┏━━

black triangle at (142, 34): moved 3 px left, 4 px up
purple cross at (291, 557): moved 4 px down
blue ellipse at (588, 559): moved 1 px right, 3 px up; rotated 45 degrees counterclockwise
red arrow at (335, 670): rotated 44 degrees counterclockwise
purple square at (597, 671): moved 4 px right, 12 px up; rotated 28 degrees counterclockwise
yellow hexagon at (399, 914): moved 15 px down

┗━━
┏━━

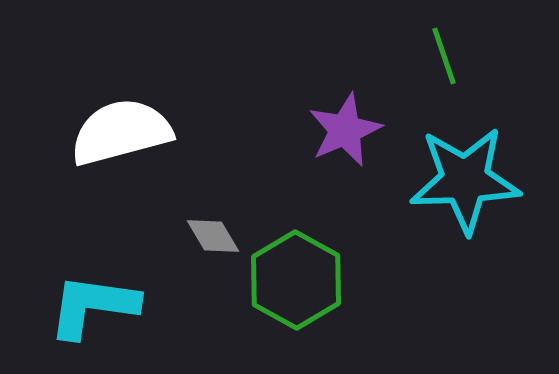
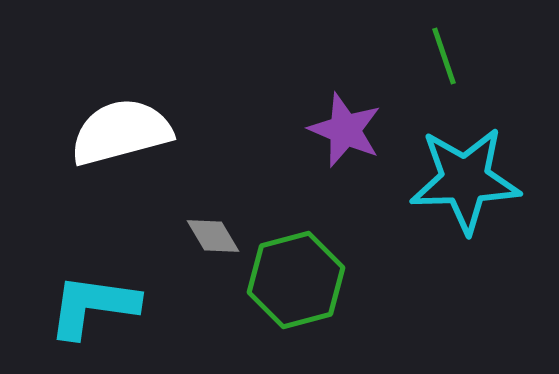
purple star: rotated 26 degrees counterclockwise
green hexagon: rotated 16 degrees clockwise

┗━━

**WHAT THE EXERCISE ASKS:**
Give, as a single number, the count of lines in the material above that contain the string "degrees".

**TASK RESULT:**
5